Exercise brief
Report each line of the data that includes the word "semicircle".

Material shown
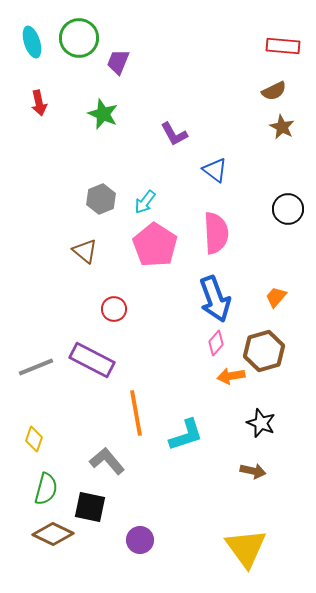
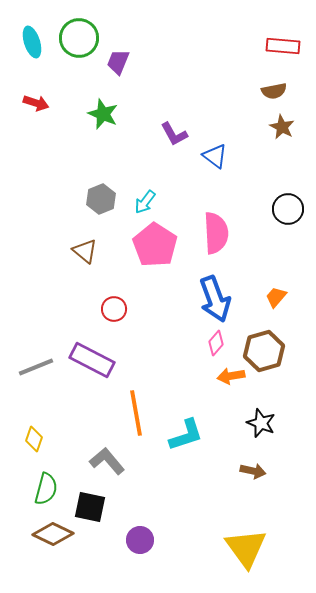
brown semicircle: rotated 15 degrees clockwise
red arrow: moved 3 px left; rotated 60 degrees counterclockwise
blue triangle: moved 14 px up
---
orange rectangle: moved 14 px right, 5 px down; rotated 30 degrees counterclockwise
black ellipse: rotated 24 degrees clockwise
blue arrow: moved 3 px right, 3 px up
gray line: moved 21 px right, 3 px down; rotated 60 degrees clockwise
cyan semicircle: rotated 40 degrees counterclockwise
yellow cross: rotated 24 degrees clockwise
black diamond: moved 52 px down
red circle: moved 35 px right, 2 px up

Answer section
brown semicircle: rotated 15 degrees clockwise
cyan semicircle: rotated 40 degrees counterclockwise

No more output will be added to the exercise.